Data to process ▸
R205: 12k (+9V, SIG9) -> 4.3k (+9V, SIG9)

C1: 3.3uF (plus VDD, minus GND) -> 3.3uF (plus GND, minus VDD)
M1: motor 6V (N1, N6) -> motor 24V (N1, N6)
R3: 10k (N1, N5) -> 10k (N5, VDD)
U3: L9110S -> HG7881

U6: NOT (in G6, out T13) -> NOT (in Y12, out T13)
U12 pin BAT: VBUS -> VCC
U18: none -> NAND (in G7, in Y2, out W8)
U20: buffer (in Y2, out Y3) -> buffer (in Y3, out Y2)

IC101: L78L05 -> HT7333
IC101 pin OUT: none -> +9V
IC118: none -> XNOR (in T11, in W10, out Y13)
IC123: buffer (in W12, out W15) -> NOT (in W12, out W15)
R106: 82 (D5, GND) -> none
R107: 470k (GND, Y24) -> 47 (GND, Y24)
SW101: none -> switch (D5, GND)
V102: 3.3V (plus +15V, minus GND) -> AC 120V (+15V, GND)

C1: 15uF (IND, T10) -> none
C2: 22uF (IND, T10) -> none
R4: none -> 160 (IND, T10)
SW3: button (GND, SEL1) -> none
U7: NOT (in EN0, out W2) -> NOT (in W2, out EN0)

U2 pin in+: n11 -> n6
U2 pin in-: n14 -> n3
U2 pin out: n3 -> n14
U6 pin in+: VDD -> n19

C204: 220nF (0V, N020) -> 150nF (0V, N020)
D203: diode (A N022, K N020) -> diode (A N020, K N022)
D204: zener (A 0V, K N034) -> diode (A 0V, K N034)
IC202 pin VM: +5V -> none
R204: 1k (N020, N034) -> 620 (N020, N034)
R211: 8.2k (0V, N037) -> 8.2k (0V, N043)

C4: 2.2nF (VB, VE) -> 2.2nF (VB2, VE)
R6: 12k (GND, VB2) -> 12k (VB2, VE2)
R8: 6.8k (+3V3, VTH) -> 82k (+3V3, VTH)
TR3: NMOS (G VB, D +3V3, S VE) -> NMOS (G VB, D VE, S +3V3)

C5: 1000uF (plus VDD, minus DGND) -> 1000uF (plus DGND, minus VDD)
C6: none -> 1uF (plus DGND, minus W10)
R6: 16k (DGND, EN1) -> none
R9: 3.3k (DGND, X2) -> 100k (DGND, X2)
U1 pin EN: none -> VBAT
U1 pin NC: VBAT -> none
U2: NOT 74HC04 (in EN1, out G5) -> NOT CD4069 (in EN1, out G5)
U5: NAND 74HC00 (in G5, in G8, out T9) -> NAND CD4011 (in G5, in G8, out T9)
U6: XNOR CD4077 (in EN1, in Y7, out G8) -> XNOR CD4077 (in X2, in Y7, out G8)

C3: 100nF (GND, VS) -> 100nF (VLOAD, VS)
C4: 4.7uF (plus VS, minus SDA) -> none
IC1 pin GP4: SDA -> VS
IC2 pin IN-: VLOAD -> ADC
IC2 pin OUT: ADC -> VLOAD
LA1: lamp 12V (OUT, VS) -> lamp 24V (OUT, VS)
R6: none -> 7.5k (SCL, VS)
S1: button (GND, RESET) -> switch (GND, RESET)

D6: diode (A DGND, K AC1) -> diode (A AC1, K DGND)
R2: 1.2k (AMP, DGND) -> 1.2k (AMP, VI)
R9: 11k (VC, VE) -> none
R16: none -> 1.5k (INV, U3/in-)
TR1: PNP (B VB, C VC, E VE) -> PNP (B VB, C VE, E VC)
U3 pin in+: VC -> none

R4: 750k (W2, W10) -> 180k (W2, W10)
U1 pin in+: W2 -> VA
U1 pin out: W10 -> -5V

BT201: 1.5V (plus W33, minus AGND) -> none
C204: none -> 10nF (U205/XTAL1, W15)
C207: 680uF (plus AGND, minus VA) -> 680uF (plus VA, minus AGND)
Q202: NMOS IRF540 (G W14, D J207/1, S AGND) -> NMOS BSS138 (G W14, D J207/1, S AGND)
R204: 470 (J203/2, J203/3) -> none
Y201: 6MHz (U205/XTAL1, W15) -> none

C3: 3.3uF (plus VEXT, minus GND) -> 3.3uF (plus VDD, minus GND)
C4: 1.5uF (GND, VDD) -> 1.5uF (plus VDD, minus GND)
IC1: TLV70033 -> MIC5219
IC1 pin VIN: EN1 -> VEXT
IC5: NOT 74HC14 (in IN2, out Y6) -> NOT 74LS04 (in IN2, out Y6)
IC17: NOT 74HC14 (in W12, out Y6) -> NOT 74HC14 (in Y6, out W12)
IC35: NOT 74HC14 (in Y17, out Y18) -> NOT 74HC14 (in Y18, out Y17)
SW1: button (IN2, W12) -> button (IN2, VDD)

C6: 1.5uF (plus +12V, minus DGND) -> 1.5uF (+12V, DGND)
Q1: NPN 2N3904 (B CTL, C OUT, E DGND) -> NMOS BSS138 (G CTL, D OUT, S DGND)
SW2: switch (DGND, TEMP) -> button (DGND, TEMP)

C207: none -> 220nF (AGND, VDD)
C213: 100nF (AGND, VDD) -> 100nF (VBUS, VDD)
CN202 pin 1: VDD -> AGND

What this task involves ▸
Pull out every line of the records above that contains the word "VBUS".

Final answer ▸
U12 pin BAT: VBUS -> VCC
C213: 100nF (AGND, VDD) -> 100nF (VBUS, VDD)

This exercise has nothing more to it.